**Data in this exercise**
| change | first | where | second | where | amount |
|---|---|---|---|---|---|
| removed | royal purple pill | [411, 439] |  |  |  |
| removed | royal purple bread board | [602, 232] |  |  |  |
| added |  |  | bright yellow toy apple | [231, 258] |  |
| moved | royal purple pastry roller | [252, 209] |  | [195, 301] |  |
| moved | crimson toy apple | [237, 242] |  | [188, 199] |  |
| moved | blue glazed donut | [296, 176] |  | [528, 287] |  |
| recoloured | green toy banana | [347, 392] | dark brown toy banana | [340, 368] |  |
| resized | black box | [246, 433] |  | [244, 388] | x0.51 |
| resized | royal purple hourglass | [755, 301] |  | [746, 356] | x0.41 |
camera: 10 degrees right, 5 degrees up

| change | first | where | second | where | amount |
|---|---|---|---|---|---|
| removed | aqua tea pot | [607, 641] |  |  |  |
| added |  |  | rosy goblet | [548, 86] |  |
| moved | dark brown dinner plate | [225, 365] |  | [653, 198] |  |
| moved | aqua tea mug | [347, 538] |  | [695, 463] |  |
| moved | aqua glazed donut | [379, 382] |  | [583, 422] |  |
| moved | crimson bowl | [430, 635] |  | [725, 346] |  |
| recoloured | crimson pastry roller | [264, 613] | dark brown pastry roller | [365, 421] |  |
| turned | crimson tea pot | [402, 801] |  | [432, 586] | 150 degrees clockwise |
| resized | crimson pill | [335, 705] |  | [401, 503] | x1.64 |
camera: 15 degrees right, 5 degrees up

==

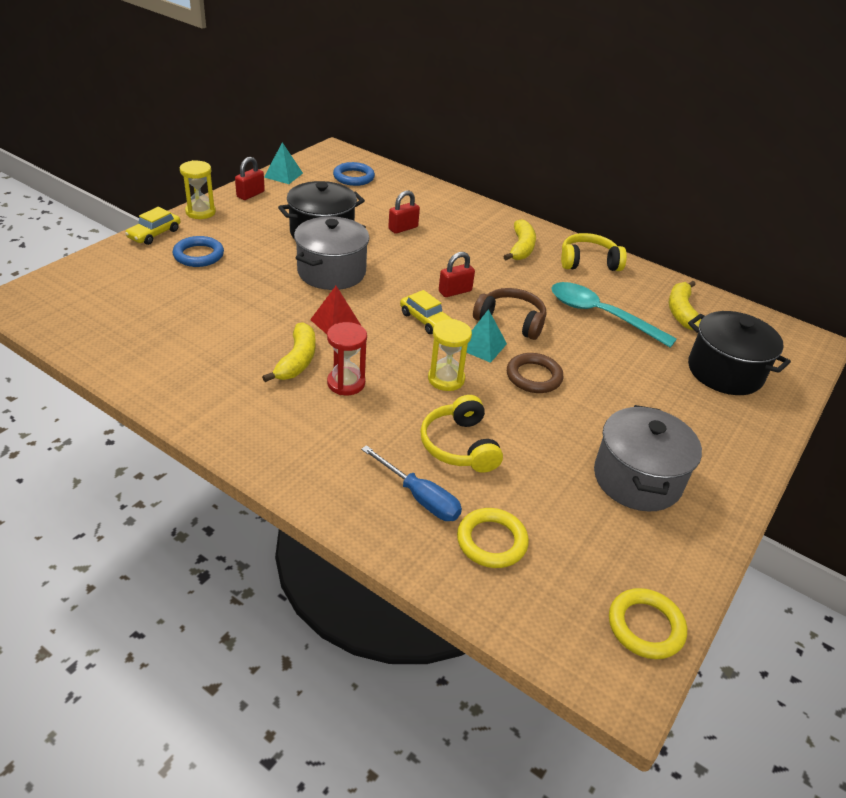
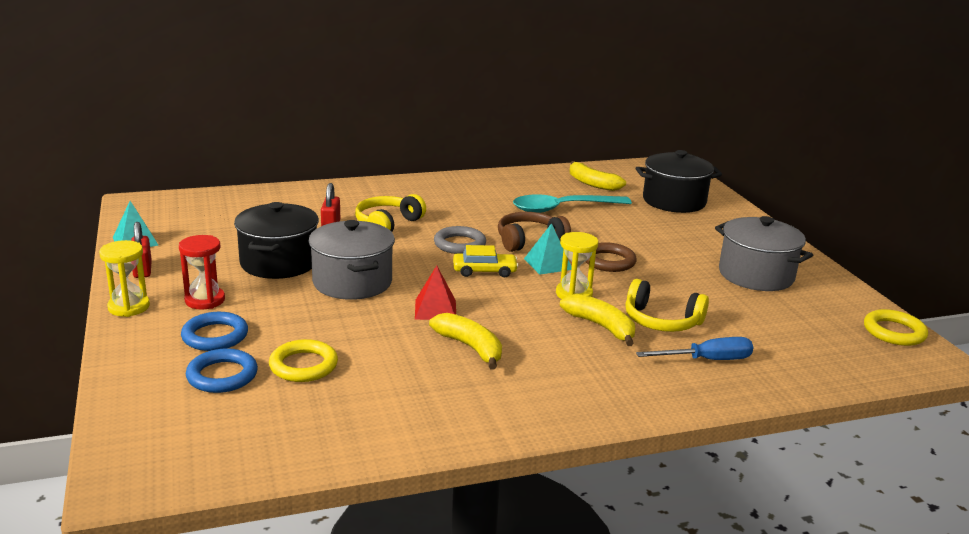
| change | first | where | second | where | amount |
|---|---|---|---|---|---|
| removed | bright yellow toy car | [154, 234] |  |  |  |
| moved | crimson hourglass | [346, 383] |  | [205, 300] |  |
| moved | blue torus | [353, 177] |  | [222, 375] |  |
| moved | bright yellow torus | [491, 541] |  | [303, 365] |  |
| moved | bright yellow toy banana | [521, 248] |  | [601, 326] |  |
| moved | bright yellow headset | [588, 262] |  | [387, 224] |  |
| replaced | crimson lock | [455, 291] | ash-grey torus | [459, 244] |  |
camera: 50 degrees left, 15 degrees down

**Your assignment**
Read the entries above and find each line holding the word "purple". Copy it out.

**Answer area**
| removed | royal purple pill | [411, 439] |  |  |  |
| removed | royal purple bread board | [602, 232] |  |  |  |
| moved | royal purple pastry roller | [252, 209] |  | [195, 301] |  |
| resized | royal purple hourglass | [755, 301] |  | [746, 356] | x0.41 |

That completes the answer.